- _STORED DATA_:
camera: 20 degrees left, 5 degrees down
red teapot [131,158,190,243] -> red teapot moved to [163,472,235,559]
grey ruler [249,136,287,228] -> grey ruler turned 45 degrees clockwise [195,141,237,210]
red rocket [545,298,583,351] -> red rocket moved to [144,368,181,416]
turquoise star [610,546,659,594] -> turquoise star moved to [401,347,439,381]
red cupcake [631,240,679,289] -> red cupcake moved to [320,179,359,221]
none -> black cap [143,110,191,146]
...
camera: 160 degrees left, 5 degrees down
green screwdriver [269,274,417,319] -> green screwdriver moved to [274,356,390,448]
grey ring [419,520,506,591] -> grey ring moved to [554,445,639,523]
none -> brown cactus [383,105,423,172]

- _ASSIGNMENT_:
From the entries, copy every line in which the string "none" can be found.

- _EXERCISE OUTPUT_:
none -> black cap [143,110,191,146]
none -> brown cactus [383,105,423,172]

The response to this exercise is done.